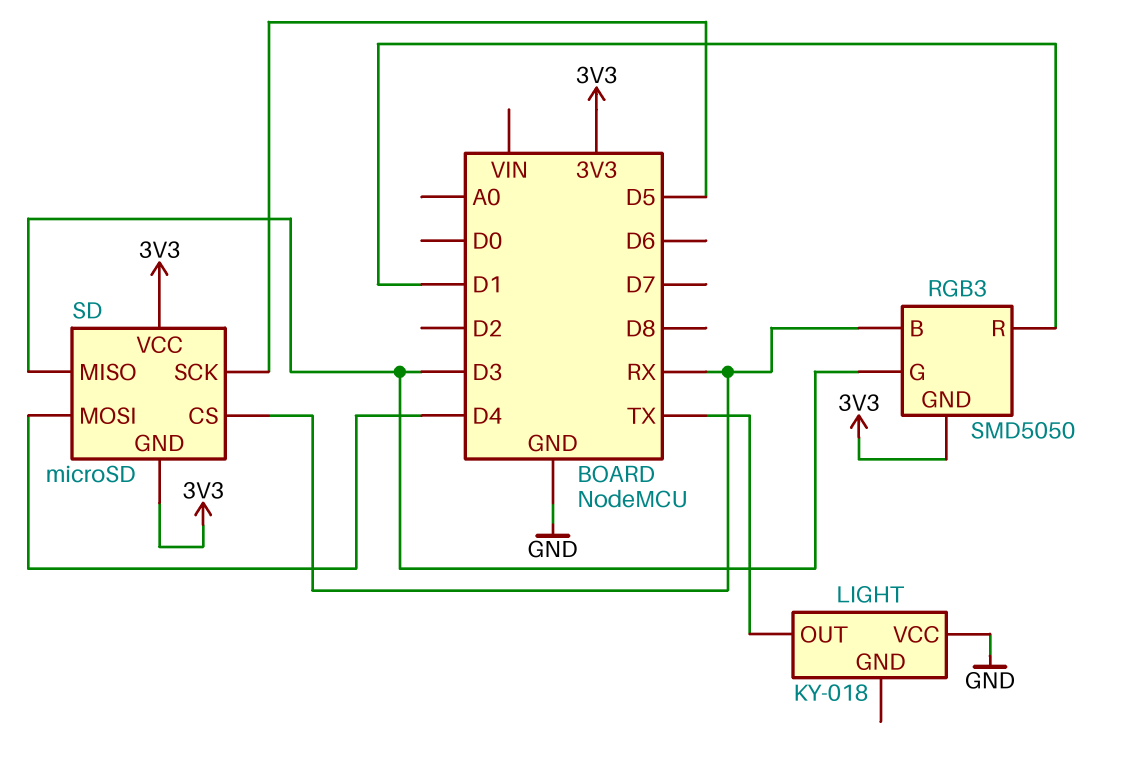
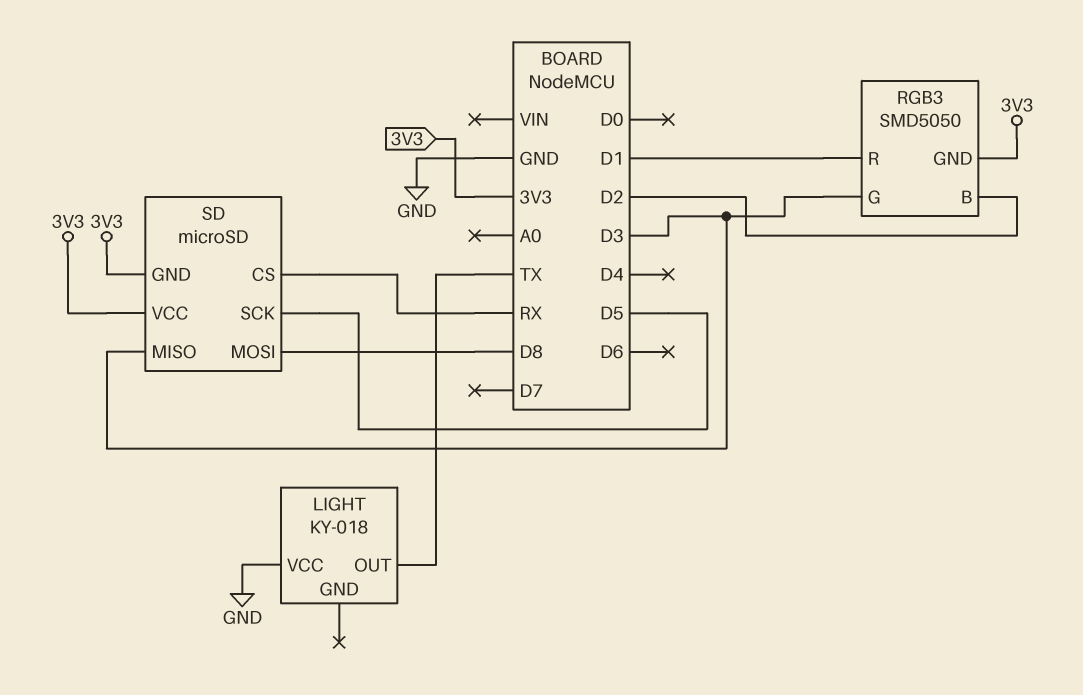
RGB3 pin B: RX -> D2
SD pin MOSI: D4 -> D8

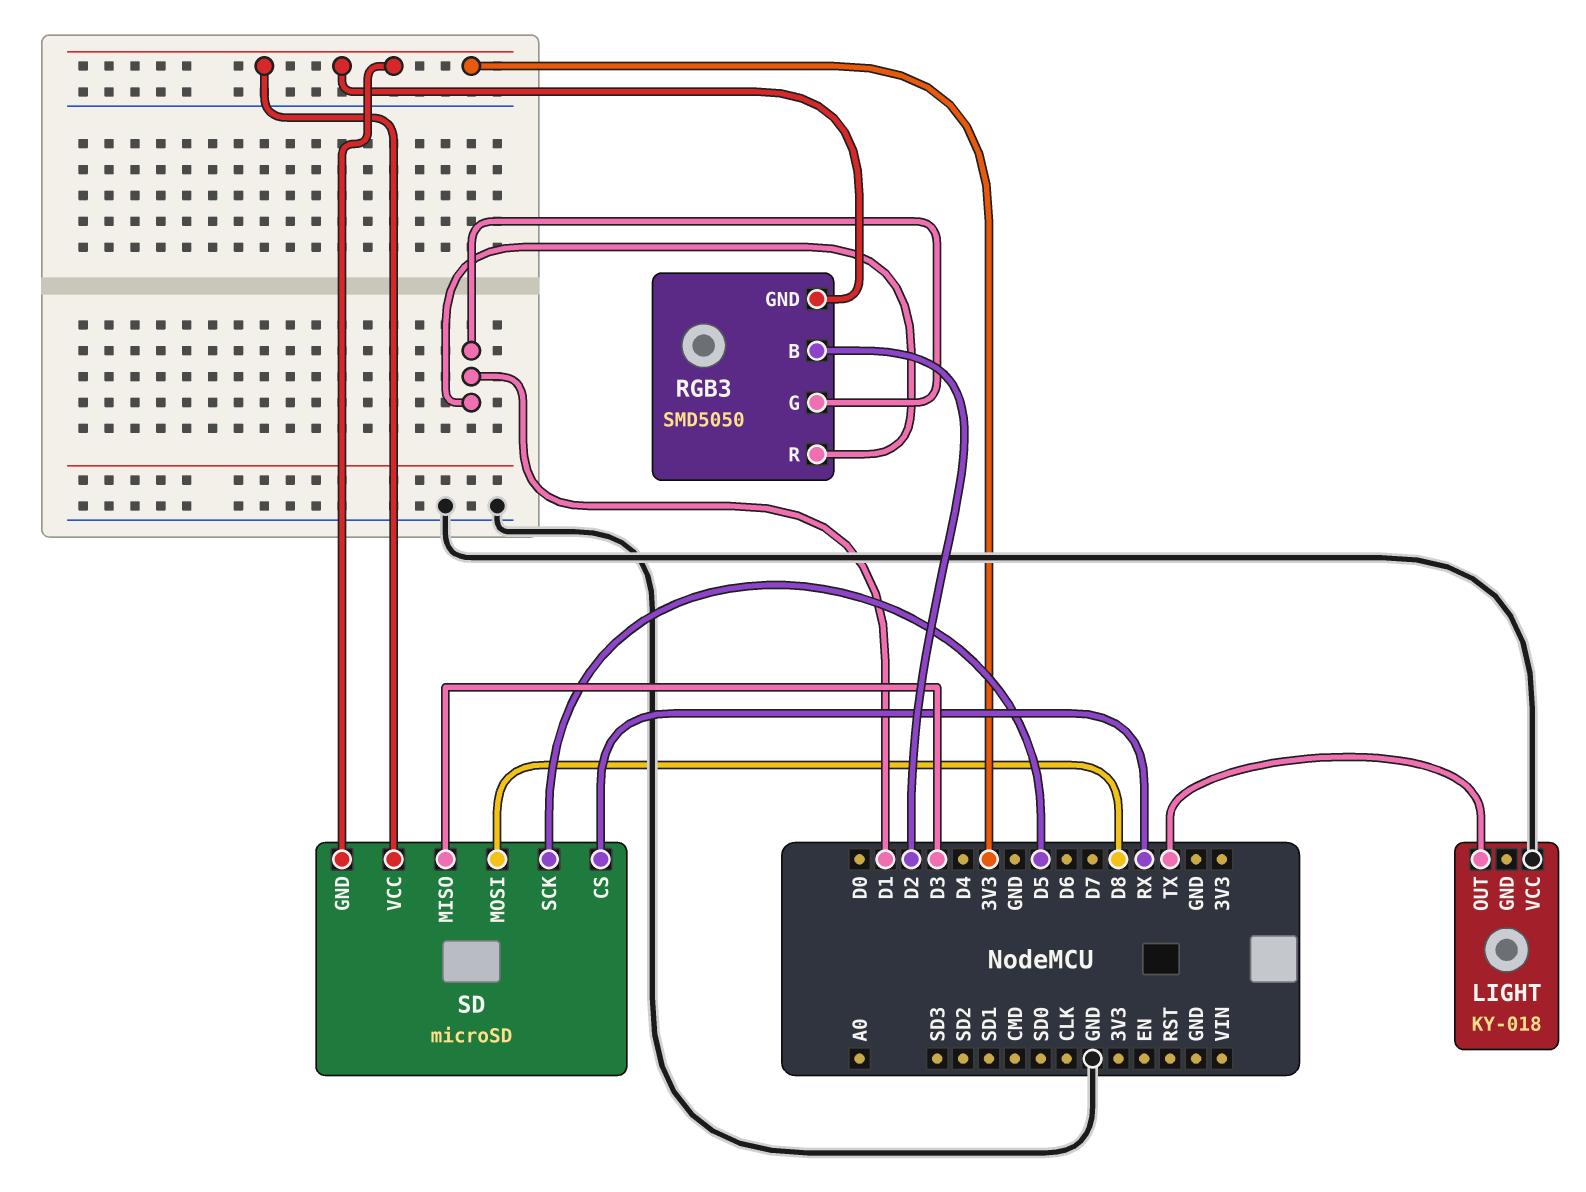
RGB3 pin G: D3 -> D1

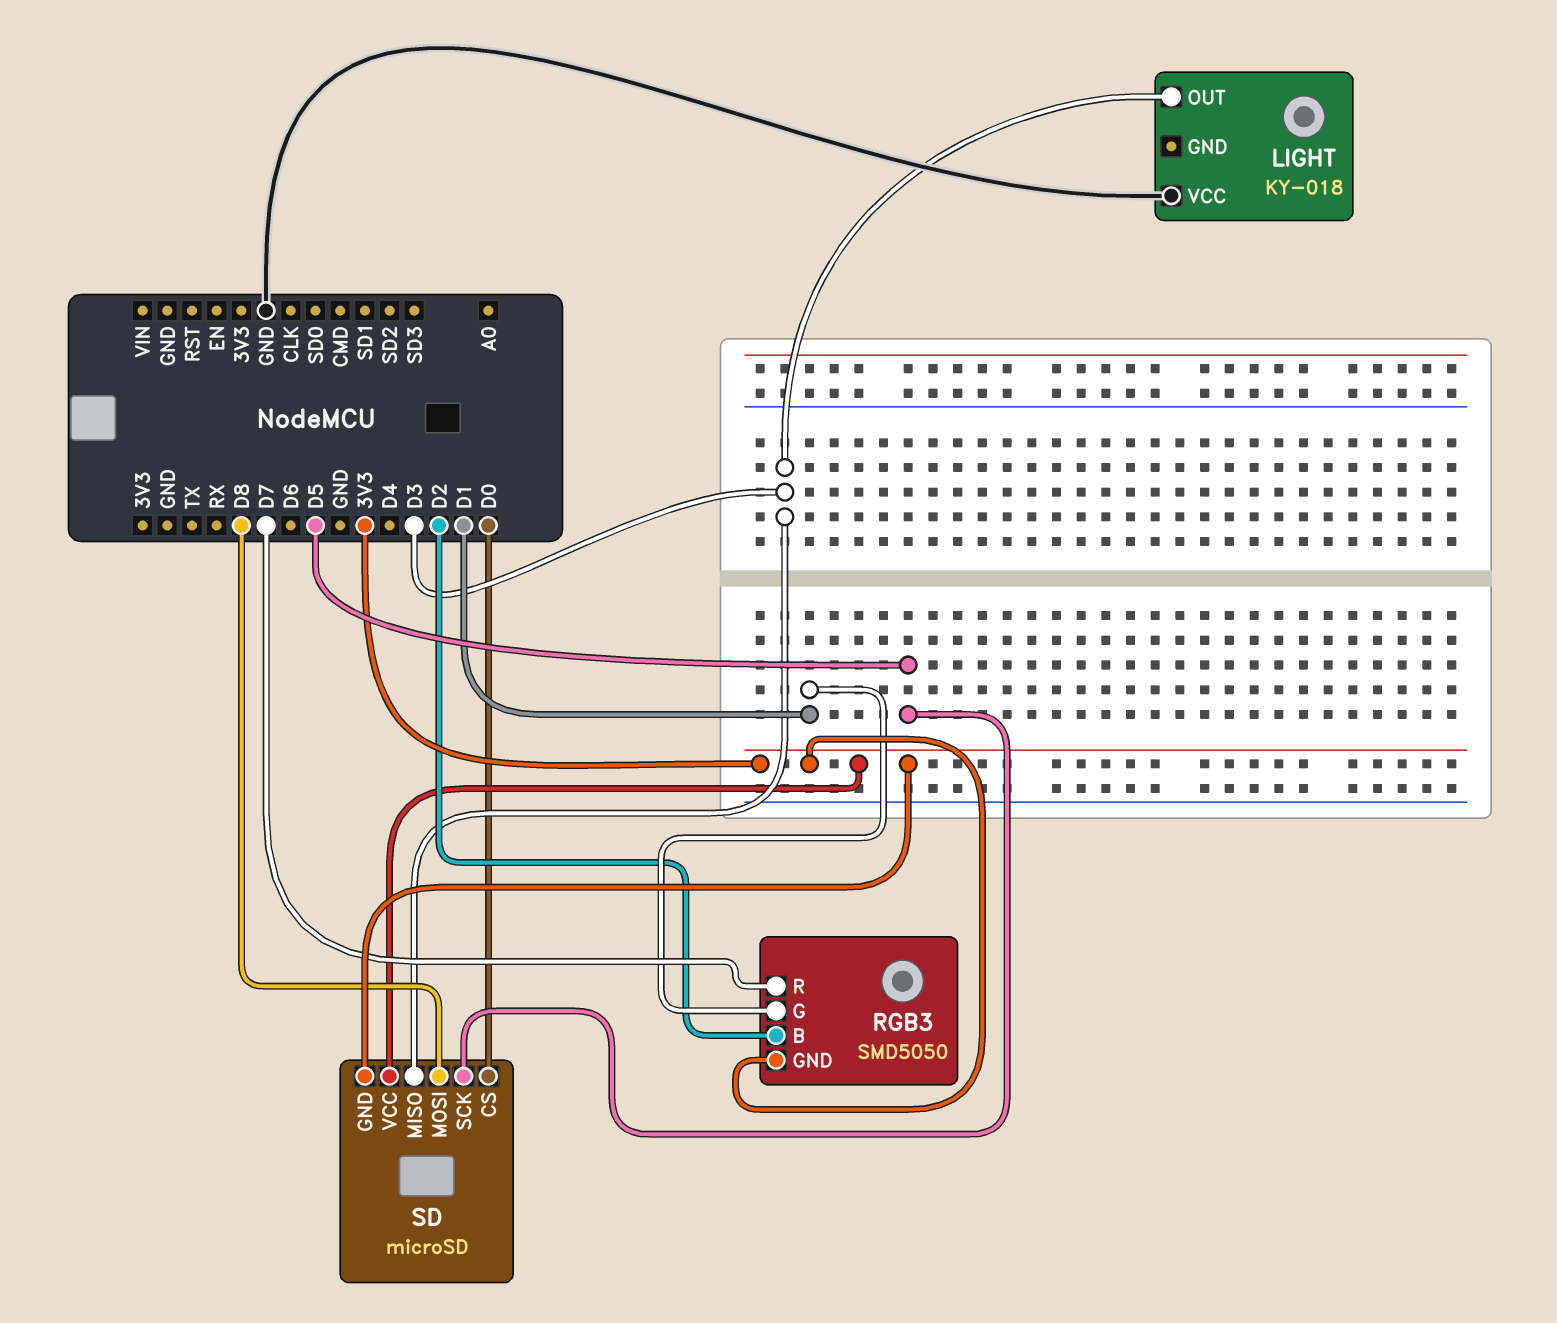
LIGHT pin OUT: TX -> D3
RGB3 pin R: D1 -> D7
SD pin CS: RX -> D0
--------
# DESCRIPTION OF THE TASK
Pictures are to be omitted. Print exactly the lines from the line containing "SD pin MOSI: D4 -> D8" through the final line of the material above, both included.

# THE COMPLETED TASK
SD pin MOSI: D4 -> D8

RGB3 pin G: D3 -> D1

LIGHT pin OUT: TX -> D3
RGB3 pin R: D1 -> D7
SD pin CS: RX -> D0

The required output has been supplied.